### Items listed in a dataset
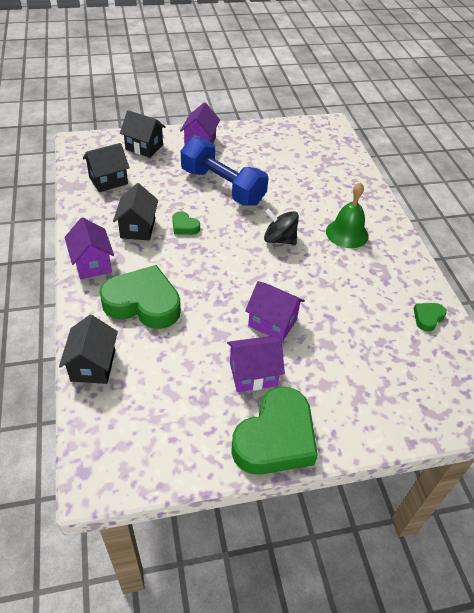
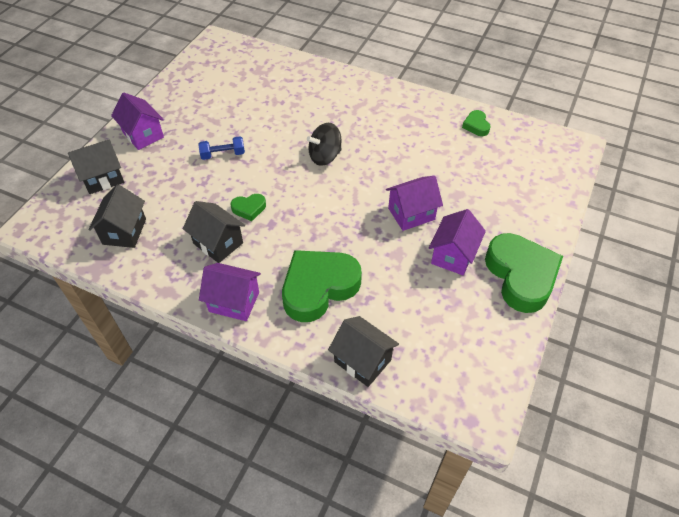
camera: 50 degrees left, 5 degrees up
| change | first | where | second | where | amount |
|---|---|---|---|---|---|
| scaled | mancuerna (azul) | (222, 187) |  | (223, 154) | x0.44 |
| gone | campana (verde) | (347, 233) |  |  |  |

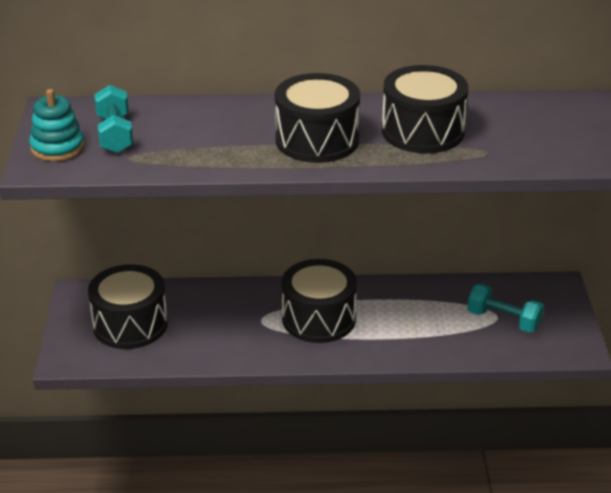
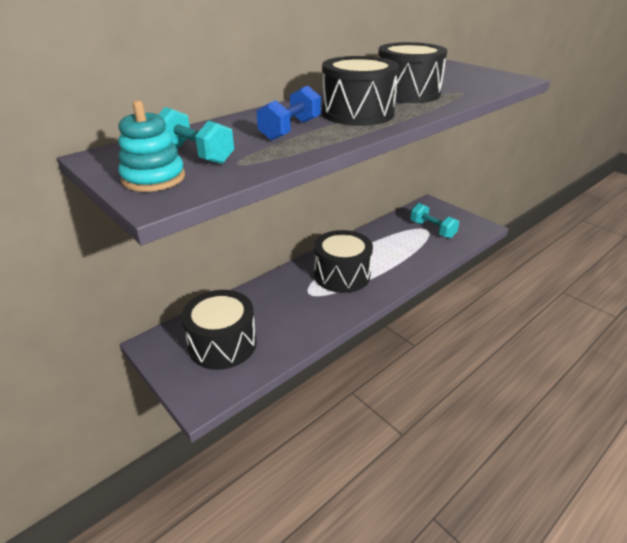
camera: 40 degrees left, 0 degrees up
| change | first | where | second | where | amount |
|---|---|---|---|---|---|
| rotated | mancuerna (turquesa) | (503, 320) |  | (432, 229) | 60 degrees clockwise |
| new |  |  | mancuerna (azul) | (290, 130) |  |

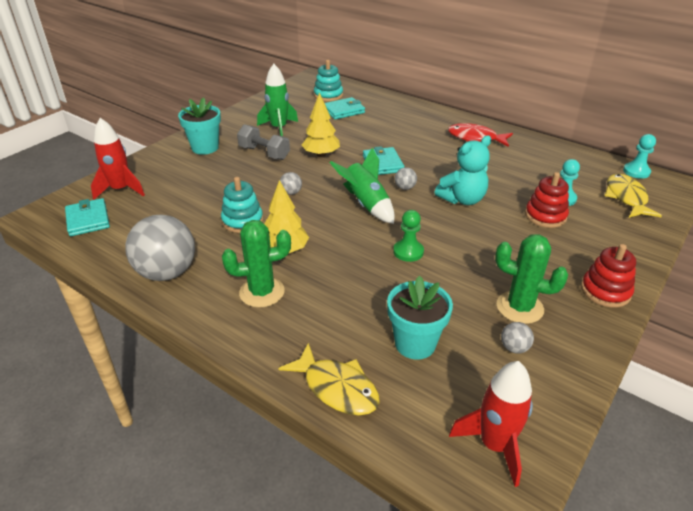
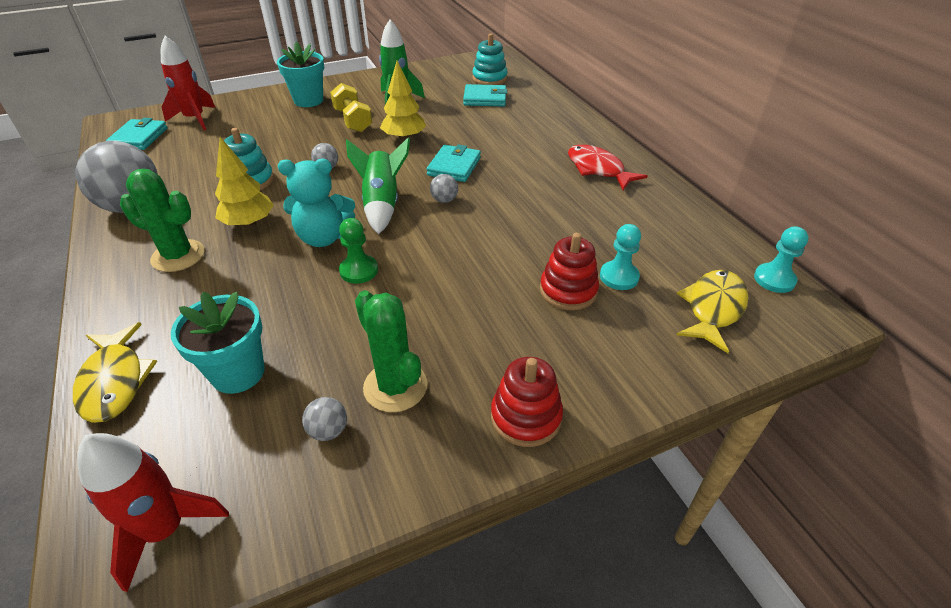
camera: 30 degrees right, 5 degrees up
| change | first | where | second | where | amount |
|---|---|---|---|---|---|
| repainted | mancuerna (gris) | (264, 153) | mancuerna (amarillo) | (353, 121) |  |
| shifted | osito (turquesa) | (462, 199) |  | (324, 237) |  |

### DESCRIPTION OF THE TASK
Look through the preceding entries for the word "turquesa". Report how many lines hold it, and only that number.

### TASK SOLUTION
2